Everything from the line containing "red star: 0 -> 1" through the last line of the records below should be printed exactly, please, and nothing else.

• **Records for the exercise**
■ ■ ■ ■ ■

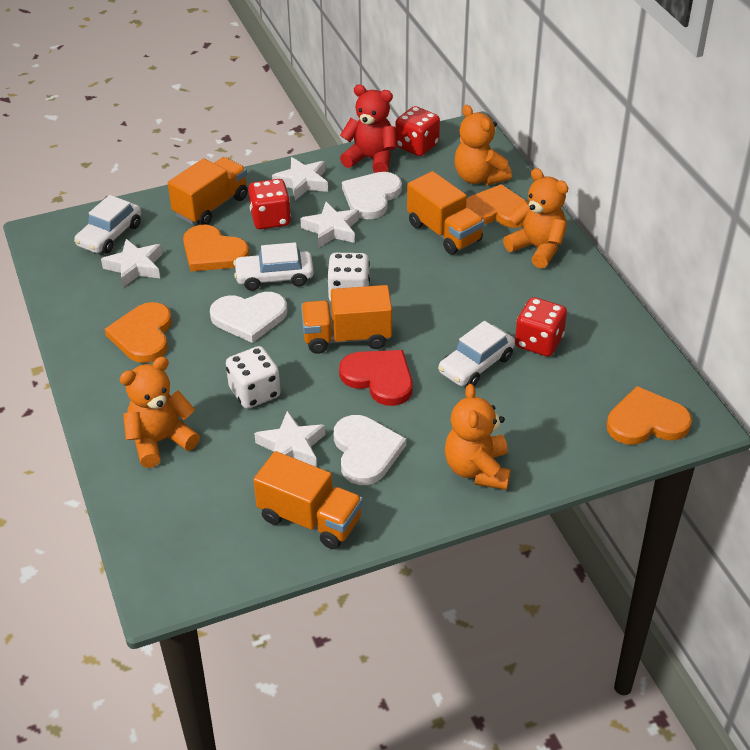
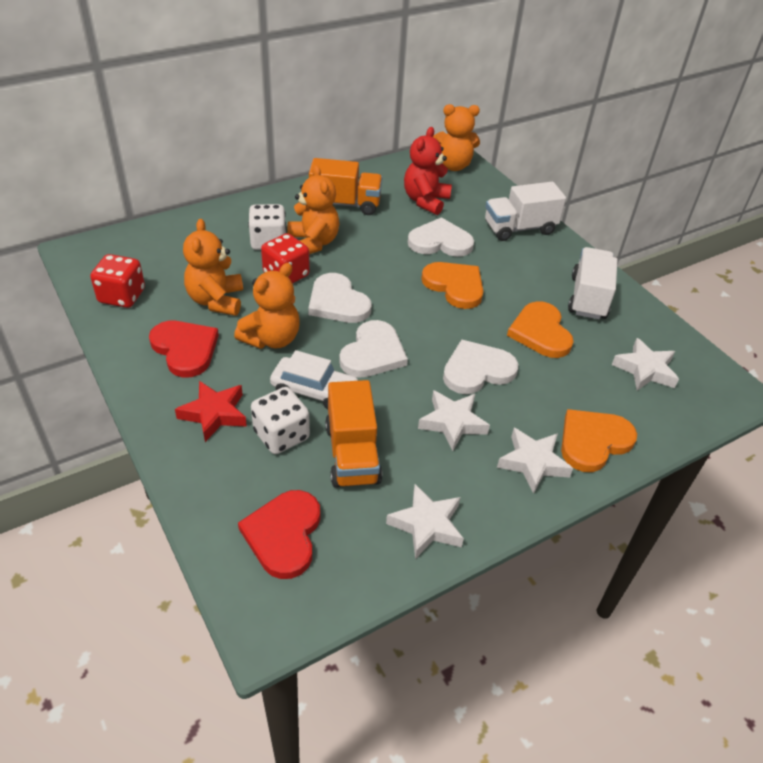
orange heart: 4 -> 3
orange truck: 4 -> 2
red dice: 3 -> 2
red heart: 1 -> 2
red star: 0 -> 1
white car: 3 -> 1
white heart: 3 -> 4
white truck: 0 -> 2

■ ■ ■ ■ ■

• **Answer area**
red star: 0 -> 1
white car: 3 -> 1
white heart: 3 -> 4
white truck: 0 -> 2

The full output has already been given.